__PROBLEM__
Could you give back every record below exactly, leaving out the pictures?

(Beginning of INFORMATION SHOWN)

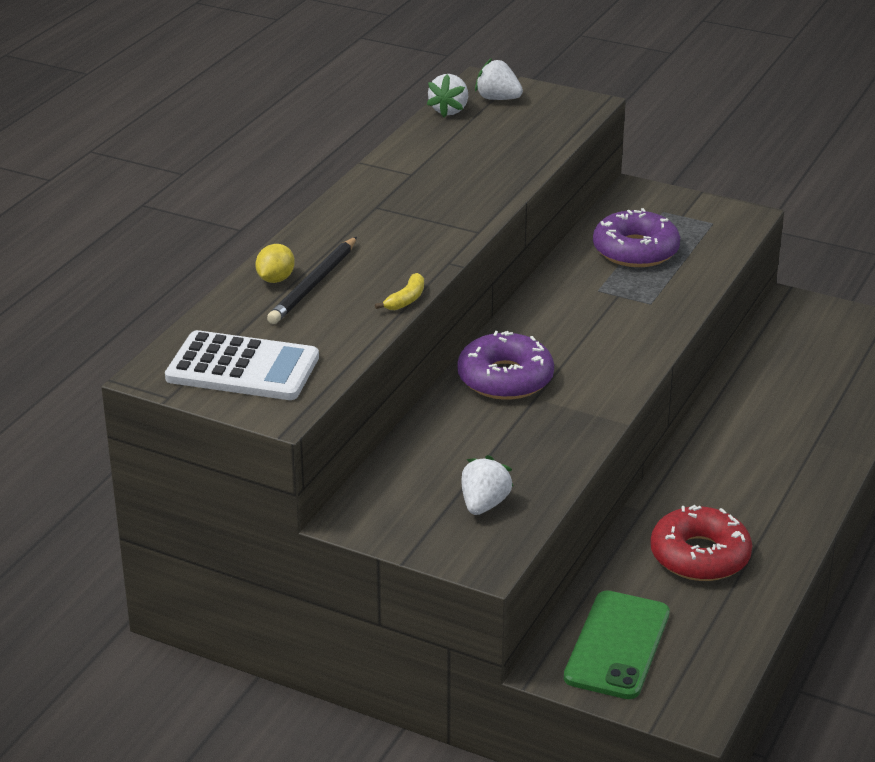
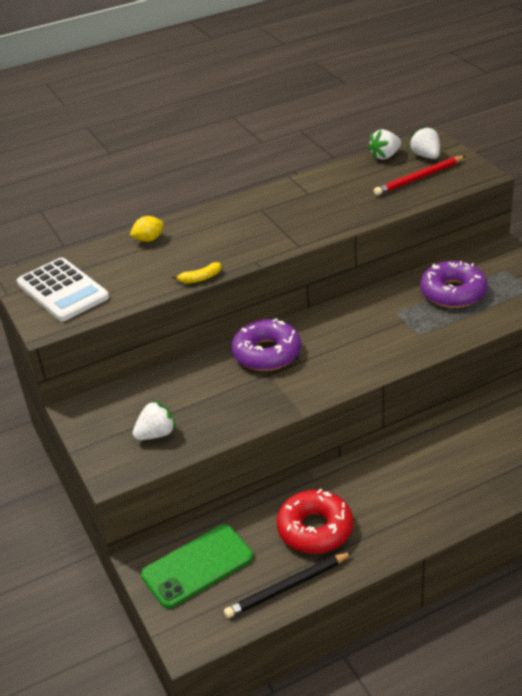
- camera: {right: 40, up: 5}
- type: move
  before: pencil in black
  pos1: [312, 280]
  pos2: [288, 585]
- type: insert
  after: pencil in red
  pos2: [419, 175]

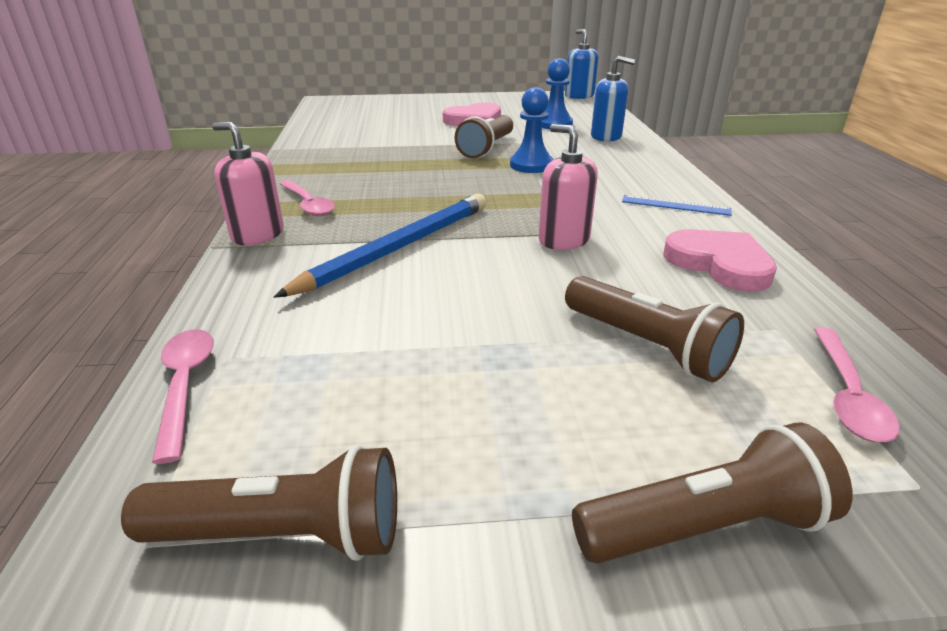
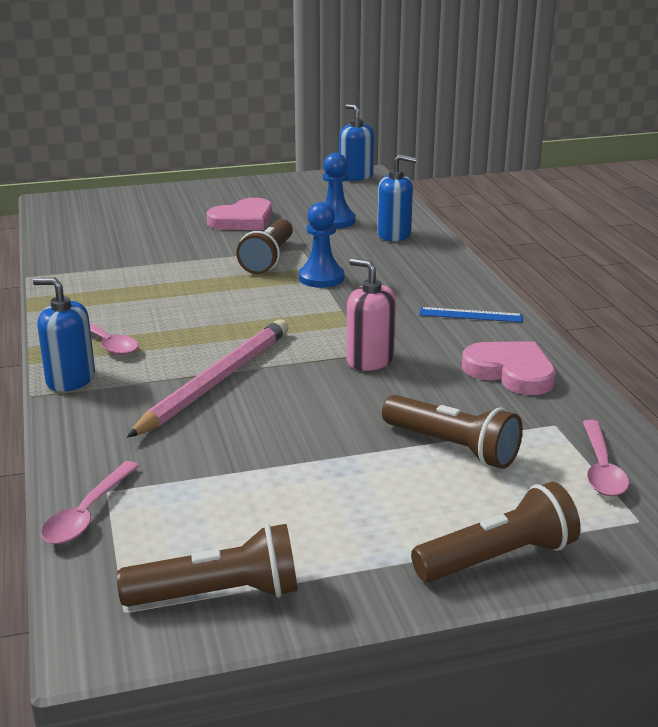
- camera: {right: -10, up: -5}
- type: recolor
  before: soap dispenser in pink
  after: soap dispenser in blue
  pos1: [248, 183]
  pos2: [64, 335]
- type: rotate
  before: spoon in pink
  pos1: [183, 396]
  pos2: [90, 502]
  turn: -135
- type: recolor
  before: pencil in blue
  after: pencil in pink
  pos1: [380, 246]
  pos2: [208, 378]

(End of INFORMATION SHOWN)

__ANSWER SPACE__
- camera: {right: 40, up: 5}
- type: move
  before: pencil in black
  pos1: [312, 280]
  pos2: [288, 585]
- type: insert
  after: pencil in red
  pos2: [419, 175]

- camera: {right: -10, up: -5}
- type: recolor
  before: soap dispenser in pink
  after: soap dispenser in blue
  pos1: [248, 183]
  pos2: [64, 335]
- type: rotate
  before: spoon in pink
  pos1: [183, 396]
  pos2: [90, 502]
  turn: -135
- type: recolor
  before: pencil in blue
  after: pencil in pink
  pos1: [380, 246]
  pos2: [208, 378]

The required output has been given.